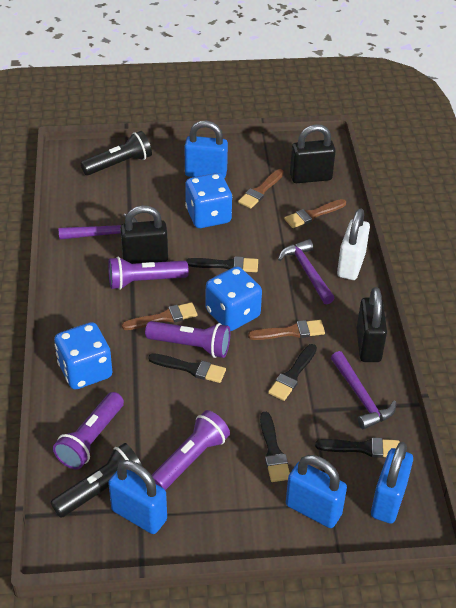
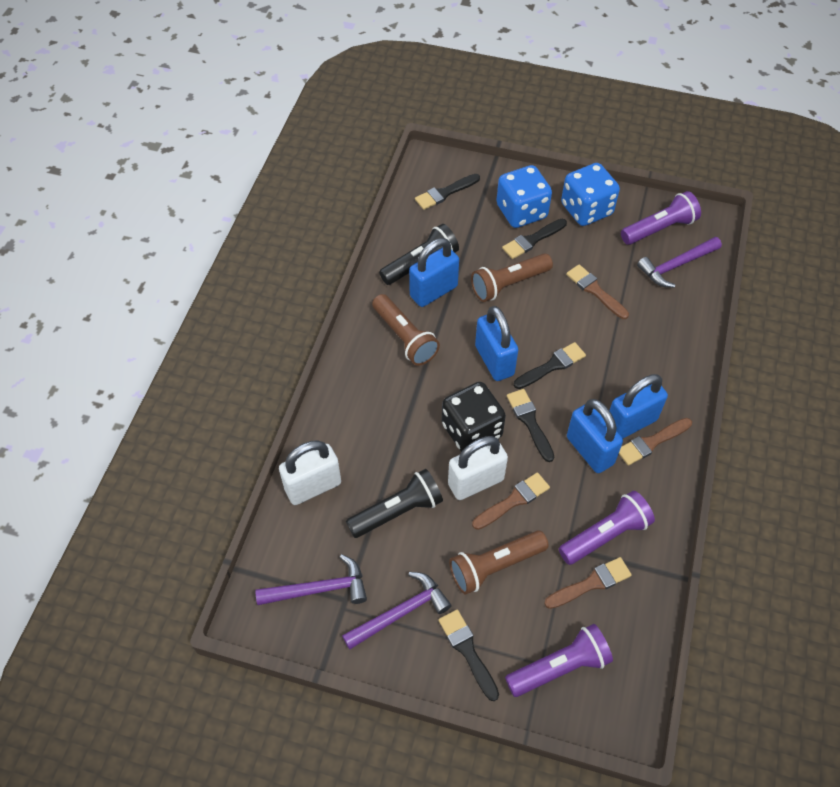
black dice: 0 -> 1
black padlock: 3 -> 0
blue dice: 3 -> 2
brown flashlight: 0 -> 3
purple flashlight: 4 -> 3
white padlock: 1 -> 2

▶ **WHAT THE TASK ASKS**: Copy every entry exactly, leaving out the pictures.

▶ **RESULT OF THIS EXERCISE**:
black dice: 0 -> 1
black padlock: 3 -> 0
blue dice: 3 -> 2
brown flashlight: 0 -> 3
purple flashlight: 4 -> 3
white padlock: 1 -> 2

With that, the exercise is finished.